**WHAT NEEDS TO BE DONE**
Every line of the material must be restated exactly, though not its pictures.

**AVAILABLE DATA**
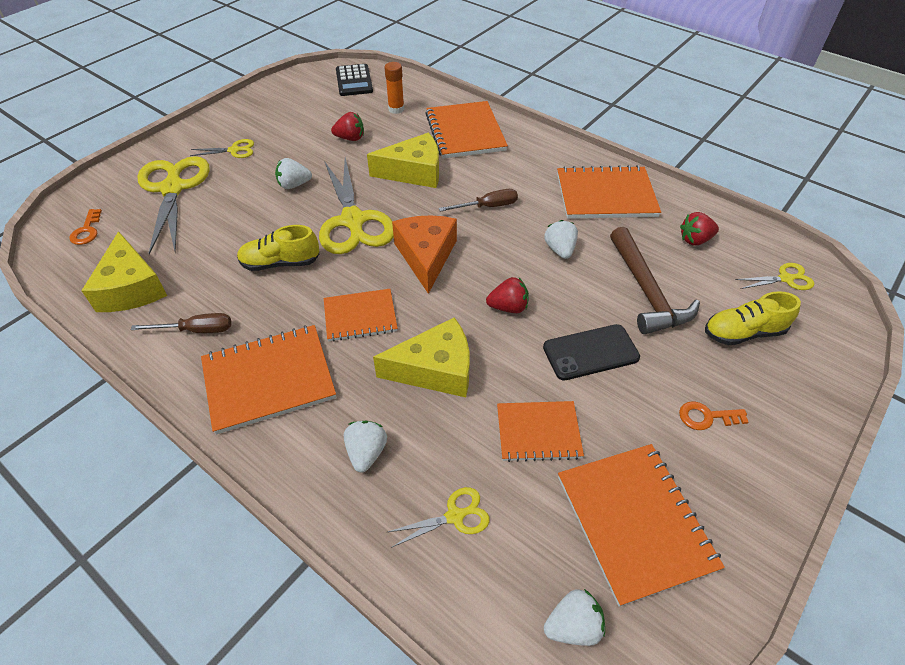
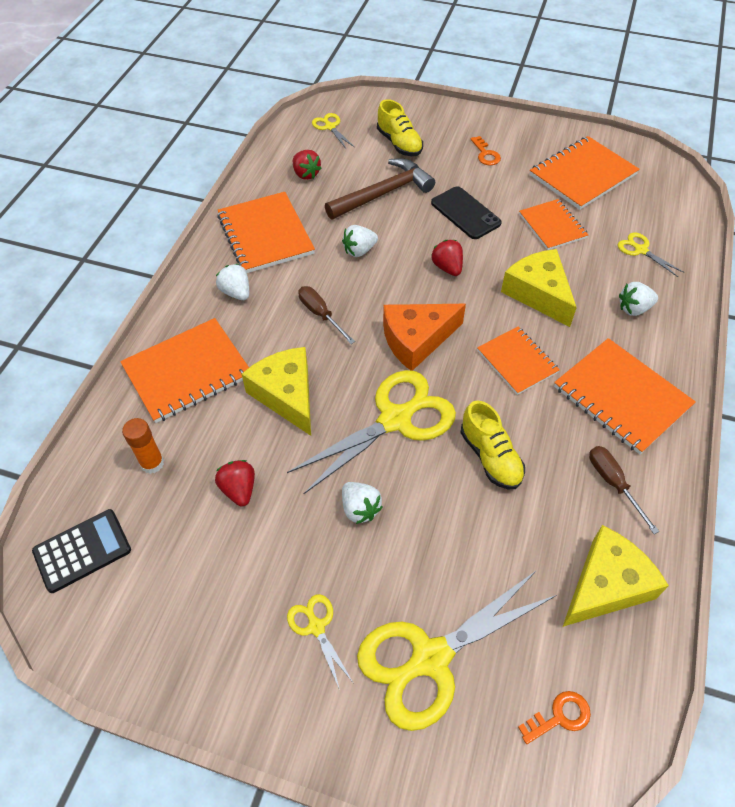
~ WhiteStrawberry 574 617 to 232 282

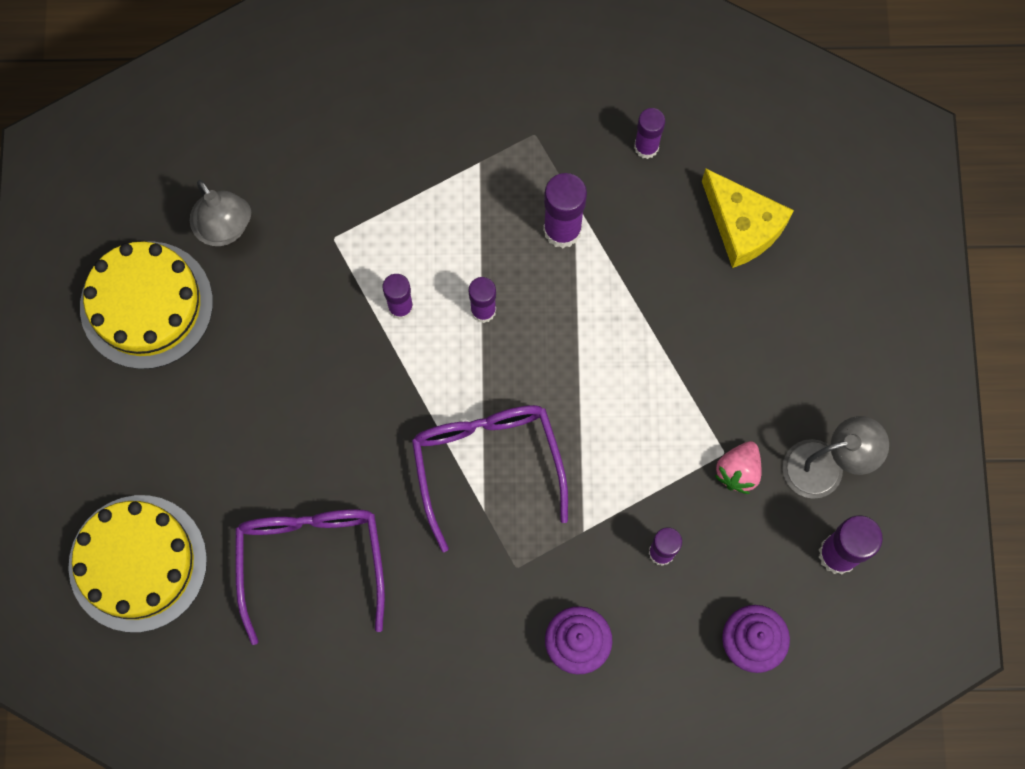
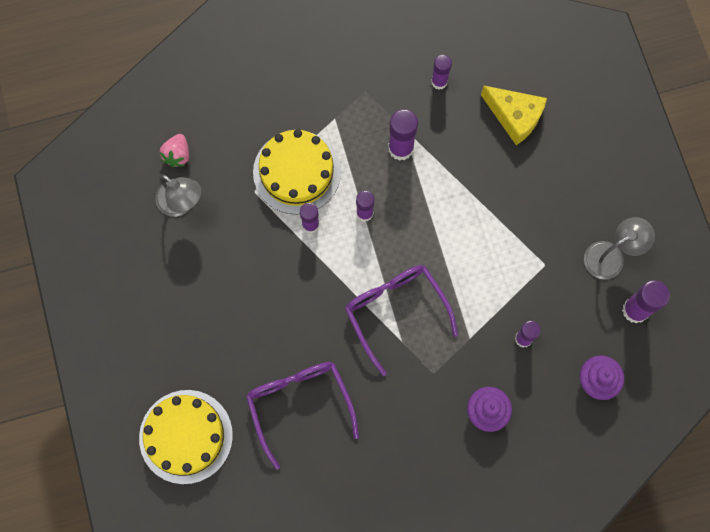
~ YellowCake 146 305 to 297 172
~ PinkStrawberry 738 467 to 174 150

**FINAL ANSWER**
~ WhiteStrawberry 574 617 to 232 282

~ YellowCake 146 305 to 297 172
~ PinkStrawberry 738 467 to 174 150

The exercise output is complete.